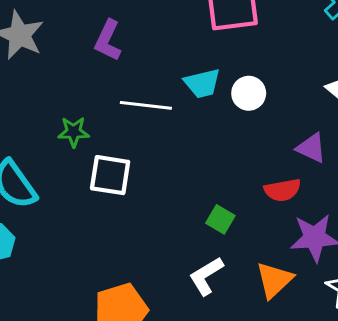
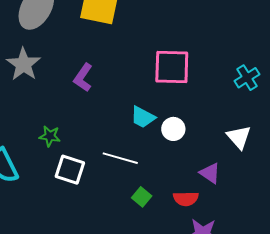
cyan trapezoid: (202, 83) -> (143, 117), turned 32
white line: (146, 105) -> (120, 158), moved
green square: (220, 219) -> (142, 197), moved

══════

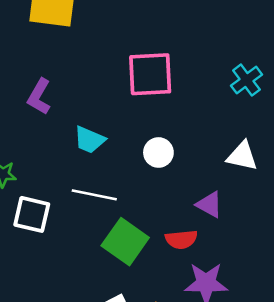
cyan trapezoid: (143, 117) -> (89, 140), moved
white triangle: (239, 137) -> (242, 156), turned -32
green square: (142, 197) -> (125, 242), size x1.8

══════

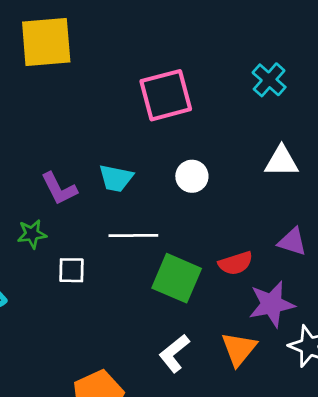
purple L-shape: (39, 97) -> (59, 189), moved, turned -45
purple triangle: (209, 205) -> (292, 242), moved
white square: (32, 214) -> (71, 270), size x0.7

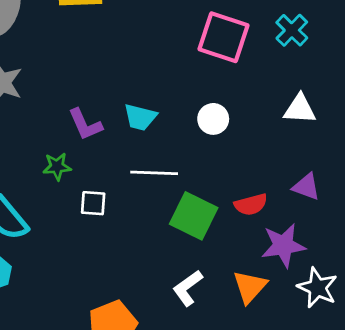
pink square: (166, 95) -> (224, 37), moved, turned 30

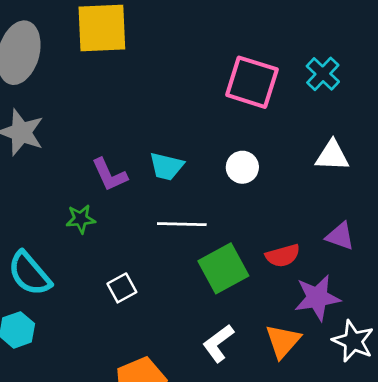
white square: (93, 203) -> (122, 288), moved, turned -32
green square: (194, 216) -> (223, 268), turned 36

══════

> [Exercise aim]: Return only the part above that opens with the line containing "purple L-shape: (39, 97)" and closes with the line containing "green square: (194, 216)", exactly and with both ends, skipping the pictures.

> [Completed exercise]:
purple L-shape: (39, 97) -> (59, 189), moved, turned -45
purple triangle: (209, 205) -> (292, 242), moved
white square: (32, 214) -> (71, 270), size x0.7

pink square: (166, 95) -> (224, 37), moved, turned 30

white square: (93, 203) -> (122, 288), moved, turned -32
green square: (194, 216) -> (223, 268), turned 36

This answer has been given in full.